REQUIREMENT: Report every line from the following entries that contains the string "minus".
** SOURCE MATERIAL follows **
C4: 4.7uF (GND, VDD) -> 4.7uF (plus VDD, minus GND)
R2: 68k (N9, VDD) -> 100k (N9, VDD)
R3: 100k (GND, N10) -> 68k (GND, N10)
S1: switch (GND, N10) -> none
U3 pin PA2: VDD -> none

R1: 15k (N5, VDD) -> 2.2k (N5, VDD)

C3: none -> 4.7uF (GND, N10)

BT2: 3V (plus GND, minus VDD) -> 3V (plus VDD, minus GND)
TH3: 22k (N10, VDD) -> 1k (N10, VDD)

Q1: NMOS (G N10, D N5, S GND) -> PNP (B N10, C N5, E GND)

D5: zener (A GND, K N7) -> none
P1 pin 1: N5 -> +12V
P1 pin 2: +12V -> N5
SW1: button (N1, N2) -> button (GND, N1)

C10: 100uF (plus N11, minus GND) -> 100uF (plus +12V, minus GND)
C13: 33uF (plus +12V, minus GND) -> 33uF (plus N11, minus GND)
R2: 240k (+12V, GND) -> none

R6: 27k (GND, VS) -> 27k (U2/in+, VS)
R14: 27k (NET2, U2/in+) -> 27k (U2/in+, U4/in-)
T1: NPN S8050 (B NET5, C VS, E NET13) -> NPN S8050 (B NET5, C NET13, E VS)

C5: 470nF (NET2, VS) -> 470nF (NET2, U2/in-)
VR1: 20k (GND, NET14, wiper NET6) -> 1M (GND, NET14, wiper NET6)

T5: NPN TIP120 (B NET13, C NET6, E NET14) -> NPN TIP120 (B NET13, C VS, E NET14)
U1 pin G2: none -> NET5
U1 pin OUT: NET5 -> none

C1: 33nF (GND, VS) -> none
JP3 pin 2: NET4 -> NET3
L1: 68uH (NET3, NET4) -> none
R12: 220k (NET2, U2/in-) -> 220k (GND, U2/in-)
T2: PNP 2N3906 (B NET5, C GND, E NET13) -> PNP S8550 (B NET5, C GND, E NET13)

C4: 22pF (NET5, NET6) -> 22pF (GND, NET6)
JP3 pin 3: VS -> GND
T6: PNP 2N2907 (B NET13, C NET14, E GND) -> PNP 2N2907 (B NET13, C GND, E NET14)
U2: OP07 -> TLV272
** End of SOURCE MATERIAL **
RESPONSE TO THE TASK:
C4: 4.7uF (GND, VDD) -> 4.7uF (plus VDD, minus GND)
BT2: 3V (plus GND, minus VDD) -> 3V (plus VDD, minus GND)
C10: 100uF (plus N11, minus GND) -> 100uF (plus +12V, minus GND)
C13: 33uF (plus +12V, minus GND) -> 33uF (plus N11, minus GND)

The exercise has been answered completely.